Aim of the exercise: Please return only the lines from the one holding "DRIVER2 pin ENA: D7 -> A5" through the one holding "IR1 pin VCC: none -> 3V3", exactly as they appear in the records below, both ends included.

Records supplied Start Marker

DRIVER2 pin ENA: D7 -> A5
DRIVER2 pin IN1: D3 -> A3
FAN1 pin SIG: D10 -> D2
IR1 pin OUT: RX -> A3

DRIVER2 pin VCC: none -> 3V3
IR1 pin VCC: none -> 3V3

Records supplied End Marker
Records supplied Start Marker

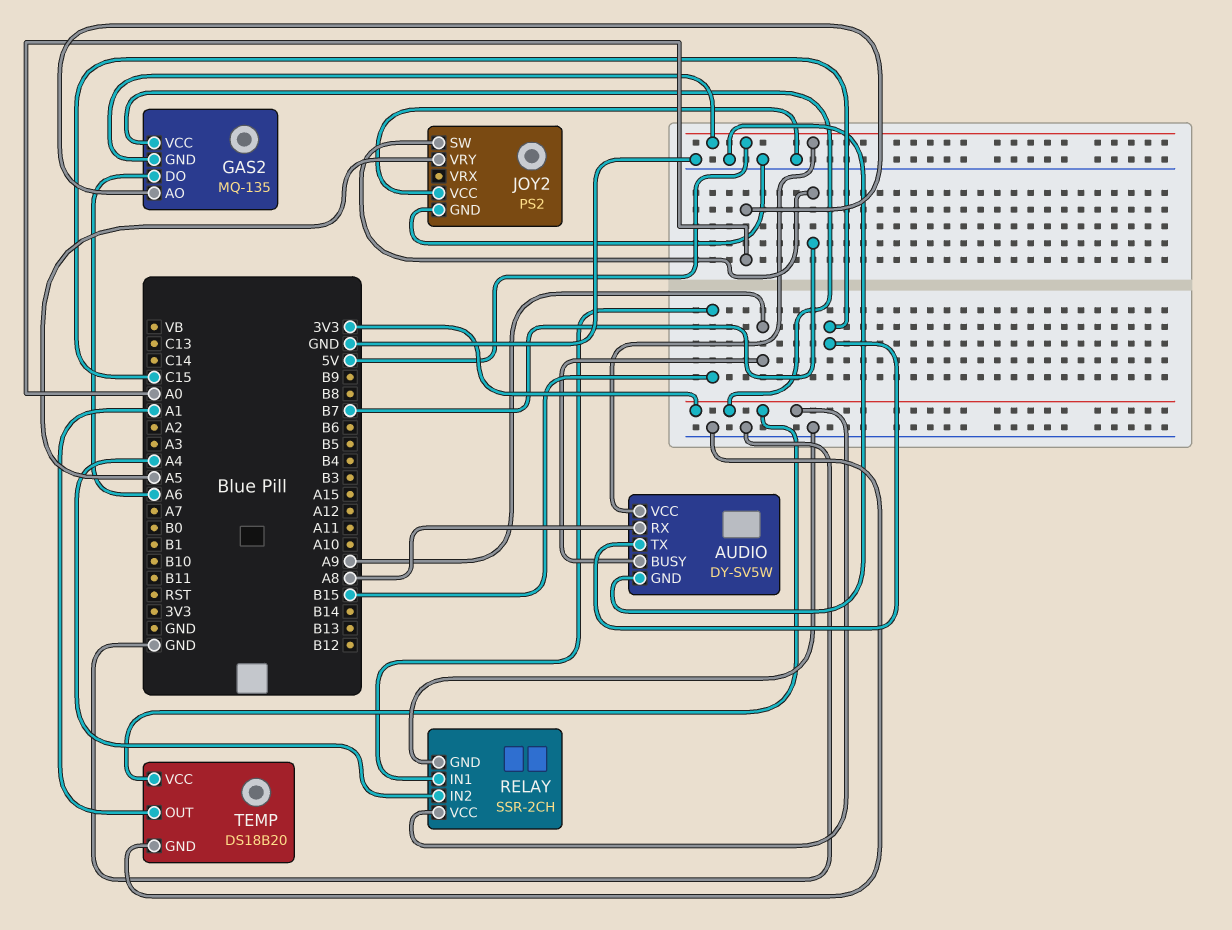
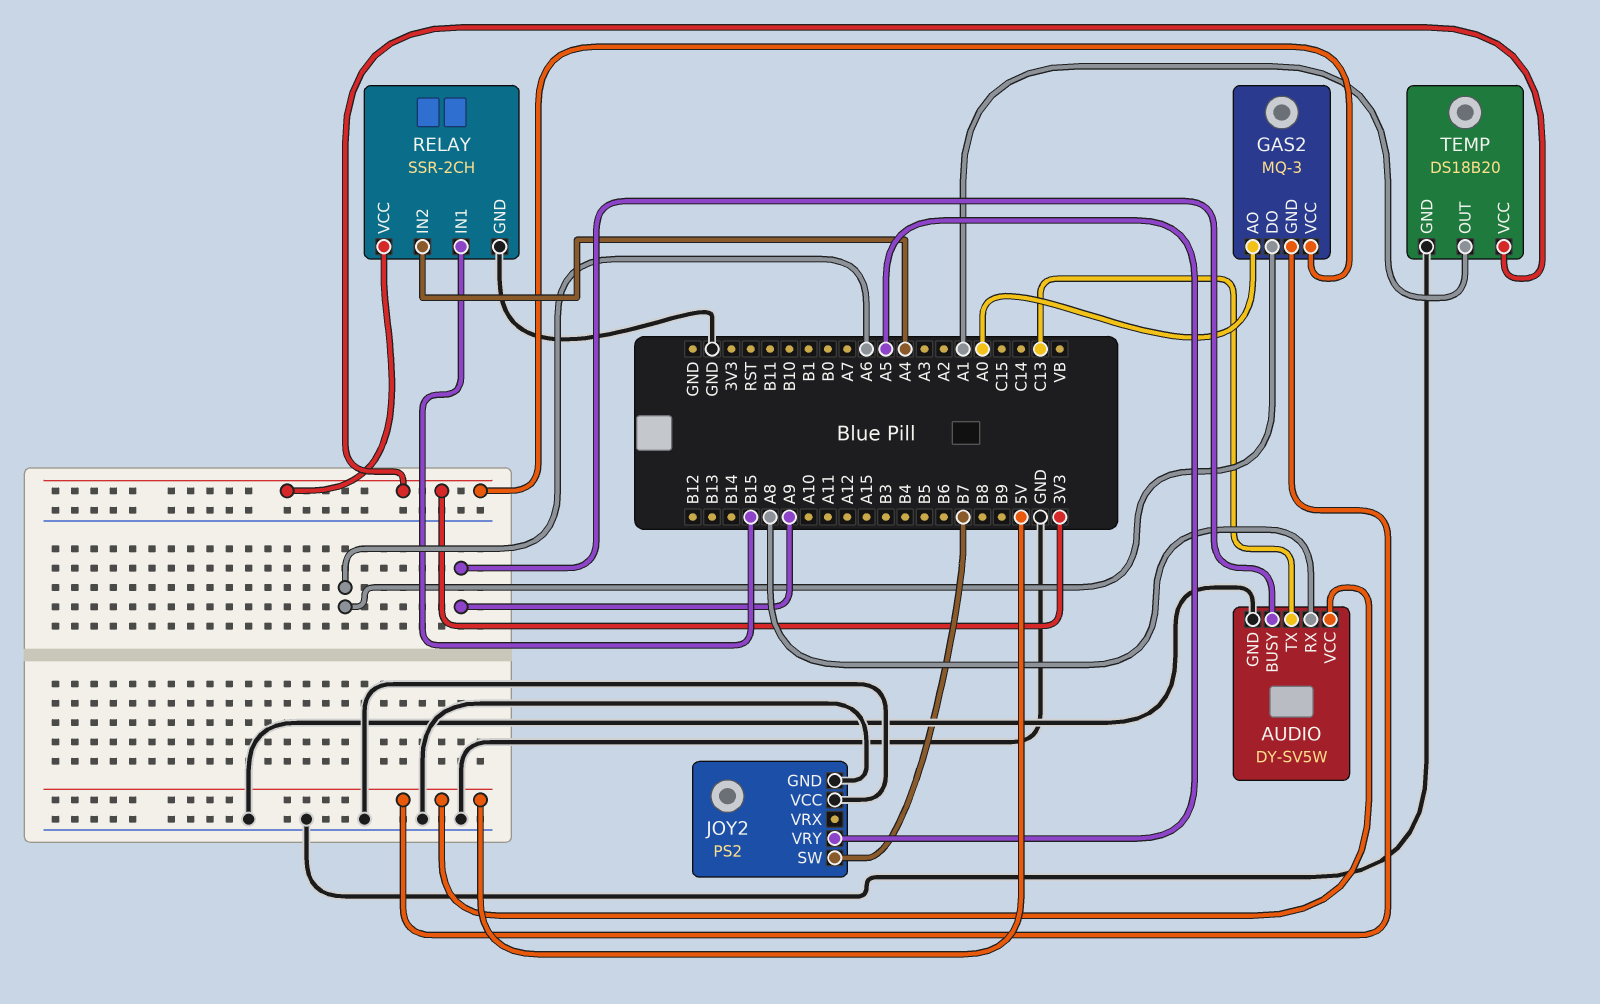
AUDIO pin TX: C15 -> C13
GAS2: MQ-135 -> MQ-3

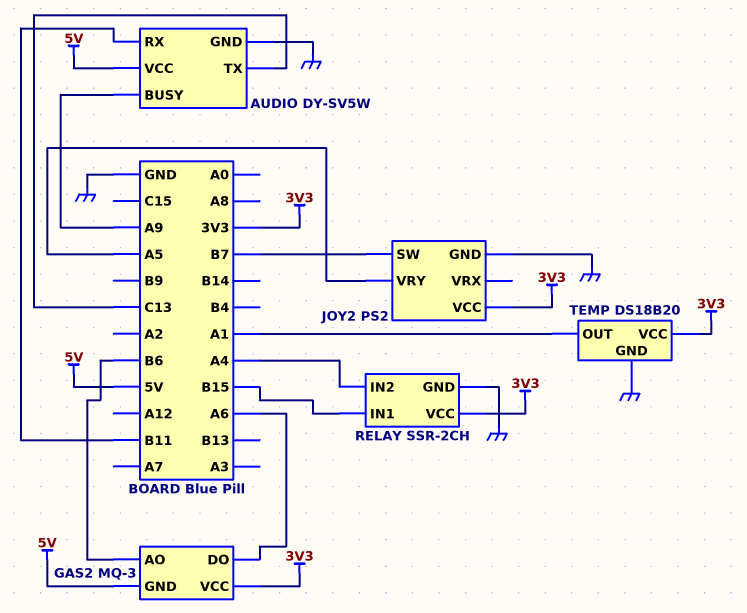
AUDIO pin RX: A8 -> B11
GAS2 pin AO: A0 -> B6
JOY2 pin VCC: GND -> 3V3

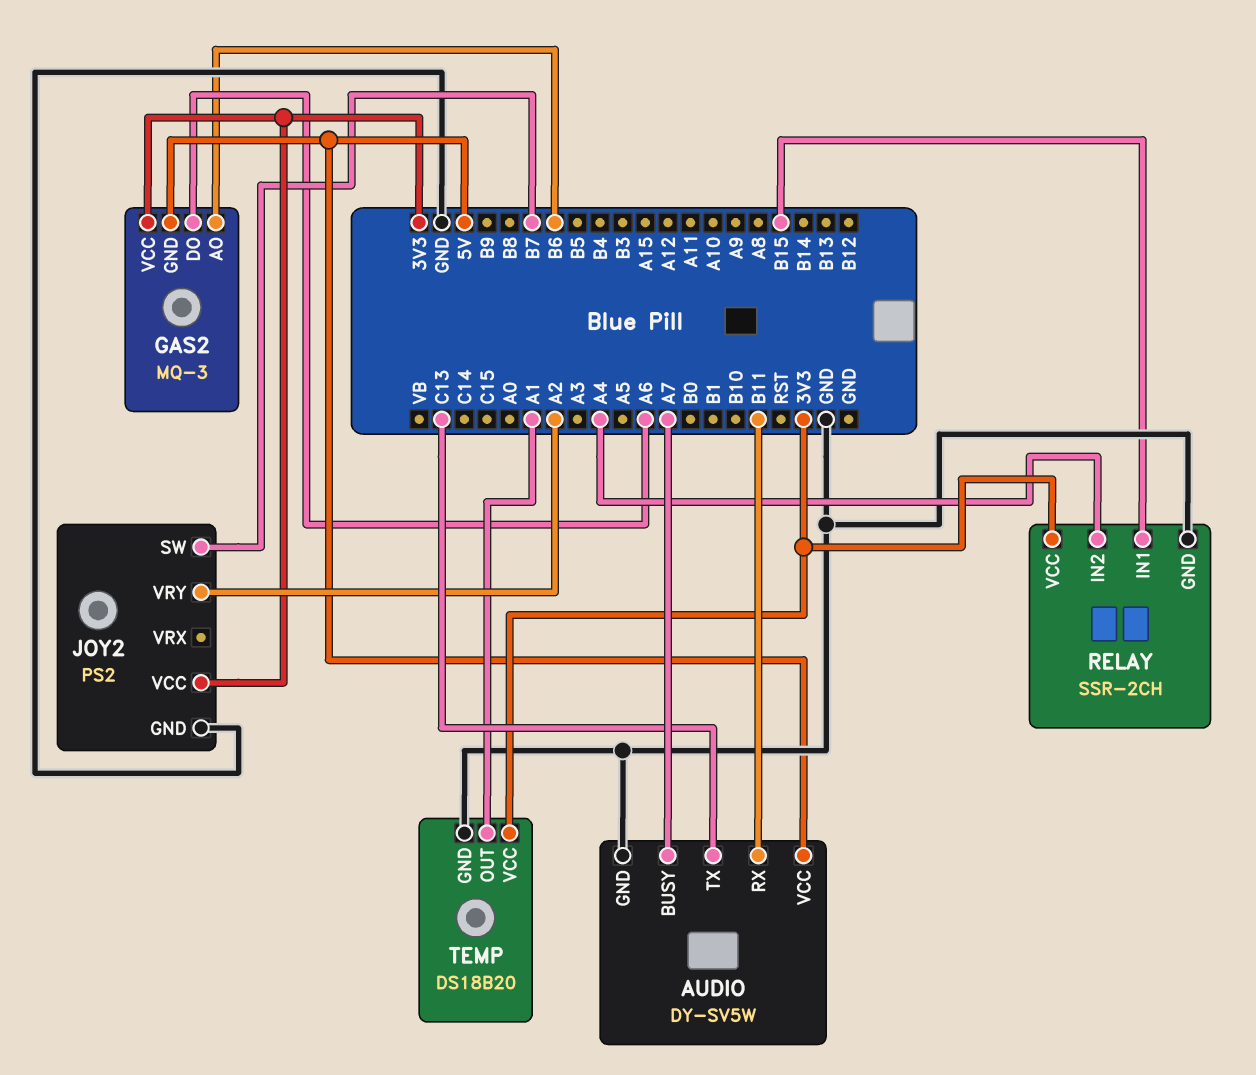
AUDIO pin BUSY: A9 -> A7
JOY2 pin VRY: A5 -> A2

Records supplied End Marker
Records supplied Start Marker

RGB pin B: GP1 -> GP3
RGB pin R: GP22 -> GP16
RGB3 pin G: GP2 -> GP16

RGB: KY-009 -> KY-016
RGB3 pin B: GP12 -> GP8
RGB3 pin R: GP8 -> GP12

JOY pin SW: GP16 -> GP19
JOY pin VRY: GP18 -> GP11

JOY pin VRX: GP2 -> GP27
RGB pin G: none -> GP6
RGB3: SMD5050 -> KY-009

Records supplied End Marker

Output of the exercise:
DRIVER2 pin ENA: D7 -> A5
DRIVER2 pin IN1: D3 -> A3
FAN1 pin SIG: D10 -> D2
IR1 pin OUT: RX -> A3

DRIVER2 pin VCC: none -> 3V3
IR1 pin VCC: none -> 3V3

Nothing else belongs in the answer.